**Problem**
Begin at the line containing "camera: 20 degrees right, 0 degrees up" in the data below and go on through the line containing "(332, 100) = (413, 109): none -> yellow lemon", repeating each line exactly; include both ends and no other line.

**Input data**
----

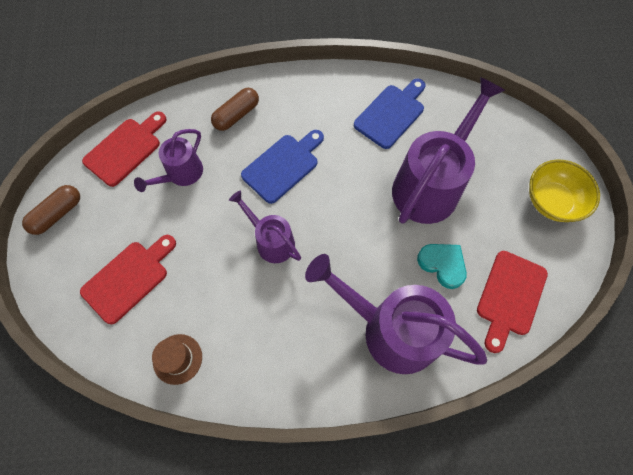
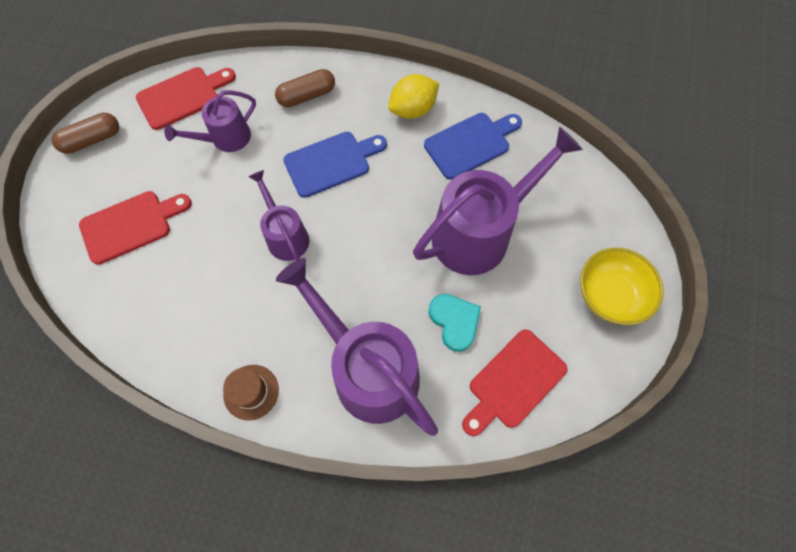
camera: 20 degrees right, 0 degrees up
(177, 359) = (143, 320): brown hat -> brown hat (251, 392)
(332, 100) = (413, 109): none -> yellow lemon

----

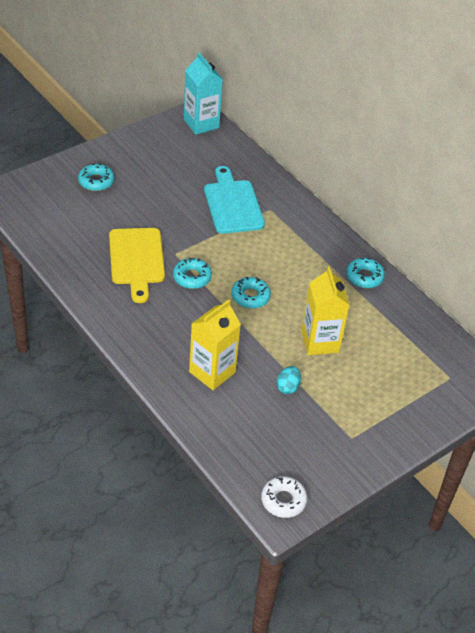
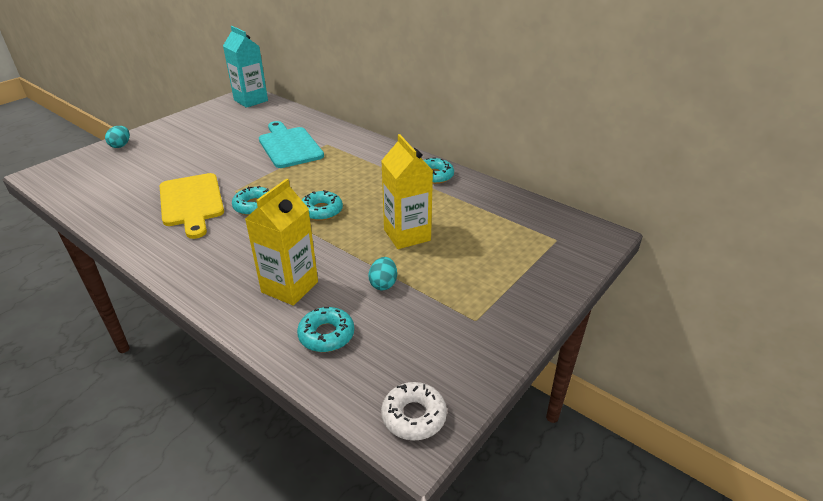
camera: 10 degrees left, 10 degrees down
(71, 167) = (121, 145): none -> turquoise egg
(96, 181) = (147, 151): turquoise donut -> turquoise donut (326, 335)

----

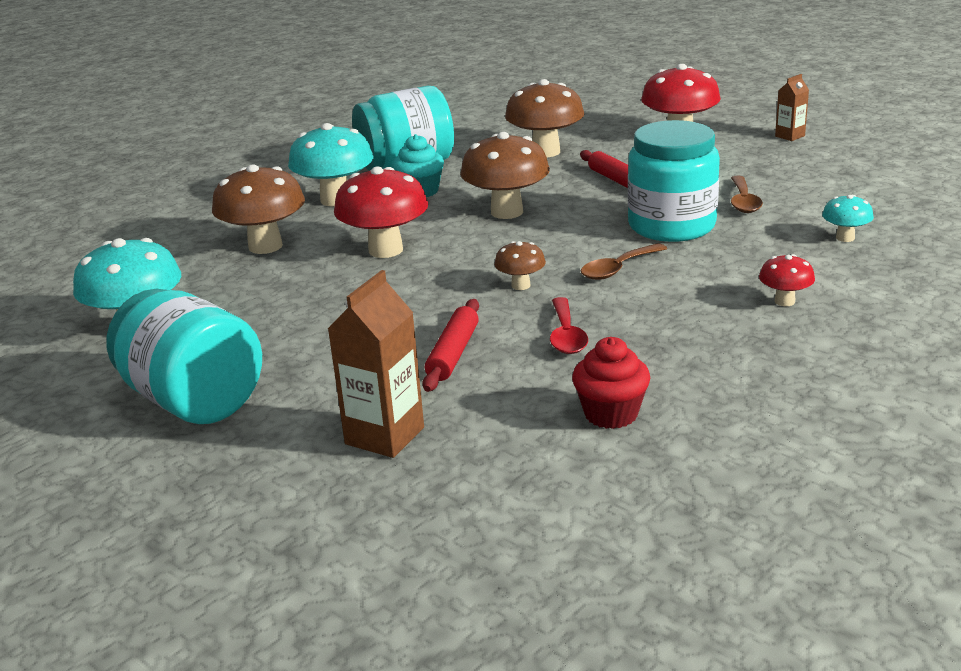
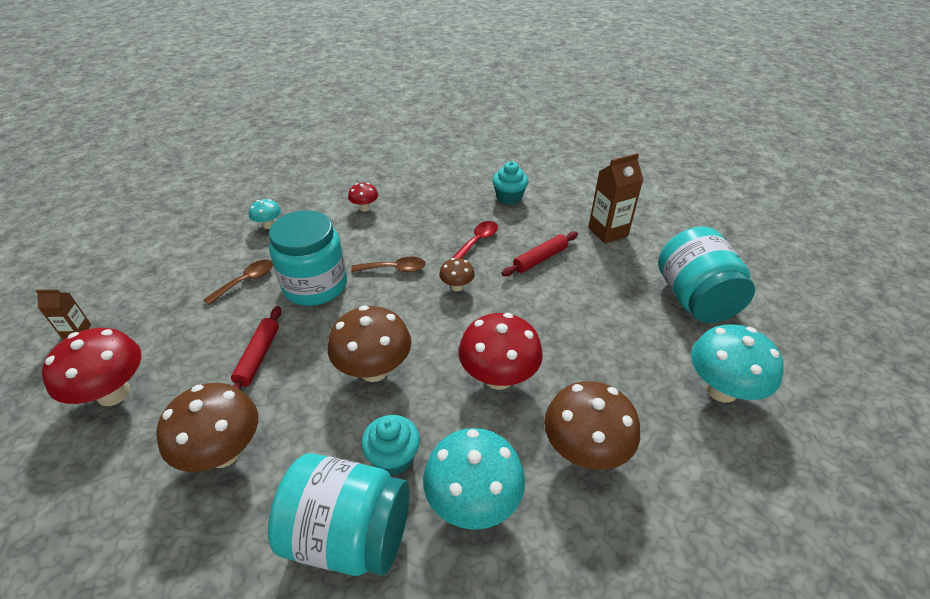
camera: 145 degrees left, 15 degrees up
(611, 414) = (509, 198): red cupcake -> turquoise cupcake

----

**Solution to this problem**
camera: 20 degrees right, 0 degrees up
(177, 359) = (143, 320): brown hat -> brown hat (251, 392)
(332, 100) = (413, 109): none -> yellow lemon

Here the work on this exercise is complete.